**TO DO:** Copy task, pictures excluded: set down exactly the lines from the one containing "green L-shape: (611, 101)" to the end of the data below.

**MATERIAL TO PROCESS:**

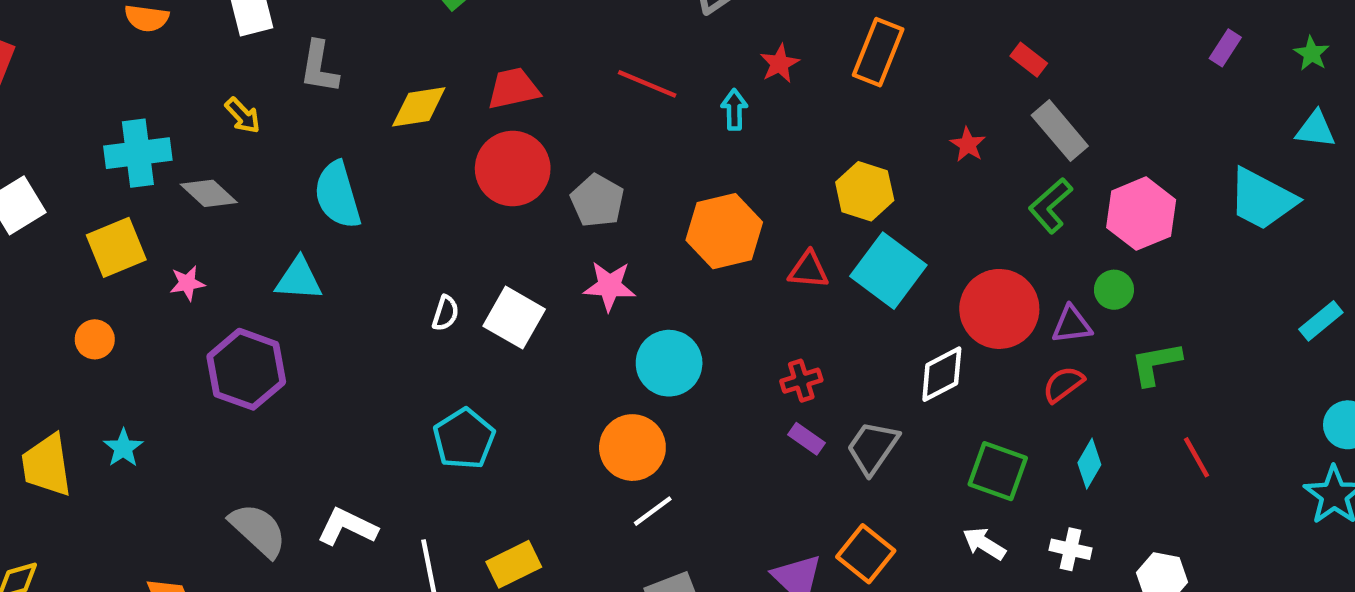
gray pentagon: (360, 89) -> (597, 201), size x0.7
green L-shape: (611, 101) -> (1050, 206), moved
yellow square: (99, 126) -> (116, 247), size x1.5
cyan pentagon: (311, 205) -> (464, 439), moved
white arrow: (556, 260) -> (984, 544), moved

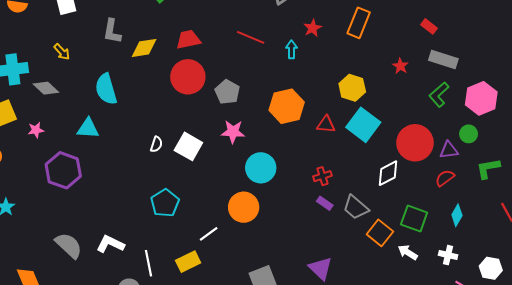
gray L-shape: (319, 67) -> (112, 31), moved
gray rectangle: (1060, 131) -> (443, 60), turned -32
gray trapezoid: (873, 447) -> (356, 207), turned -84
white line: (653, 511) -> (209, 234), moved
orange square: (866, 554) -> (380, 233), moved

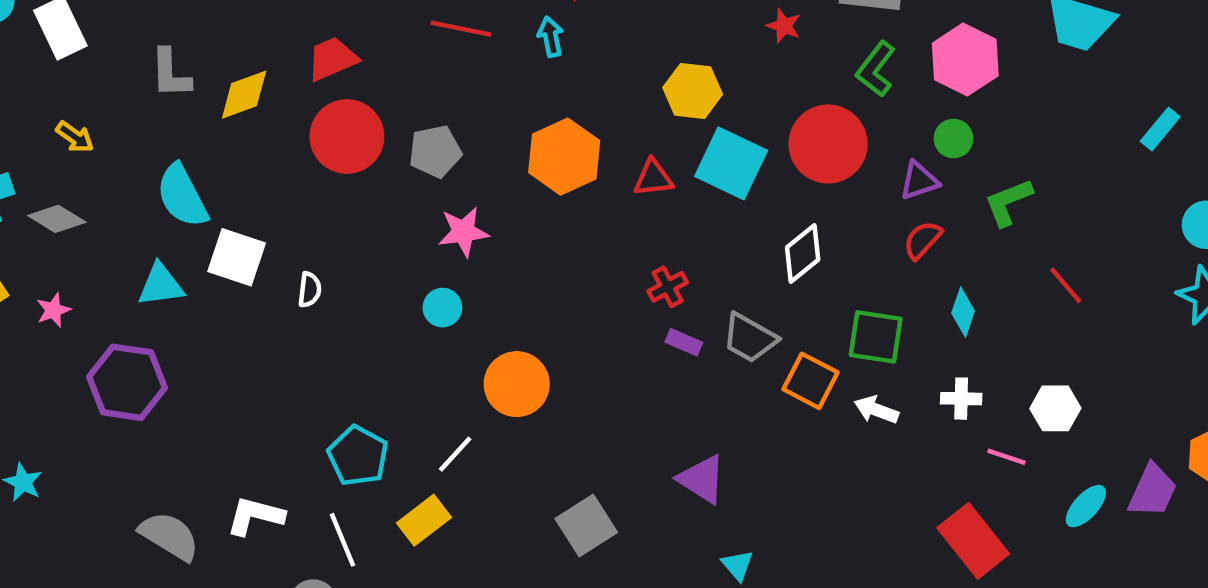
gray pentagon: (227, 92) -> (435, 151), turned -30
red circle: (415, 143) -> (828, 144), moved
white square: (188, 146) -> (237, 257), moved
cyan circle: (261, 168) -> (442, 308), moved, size x0.6
cyan pentagon: (165, 203) -> (358, 456), moved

**SOLUTION TO THIS TASK:**
green L-shape: (611, 101) -> (1050, 206), moved
yellow square: (99, 126) -> (116, 247), size x1.5
cyan pentagon: (311, 205) -> (464, 439), moved
white arrow: (556, 260) -> (984, 544), moved

gray L-shape: (319, 67) -> (112, 31), moved
gray rectangle: (1060, 131) -> (443, 60), turned -32
gray trapezoid: (873, 447) -> (356, 207), turned -84
white line: (653, 511) -> (209, 234), moved
orange square: (866, 554) -> (380, 233), moved

gray pentagon: (227, 92) -> (435, 151), turned -30
red circle: (415, 143) -> (828, 144), moved
white square: (188, 146) -> (237, 257), moved
cyan circle: (261, 168) -> (442, 308), moved, size x0.6
cyan pentagon: (165, 203) -> (358, 456), moved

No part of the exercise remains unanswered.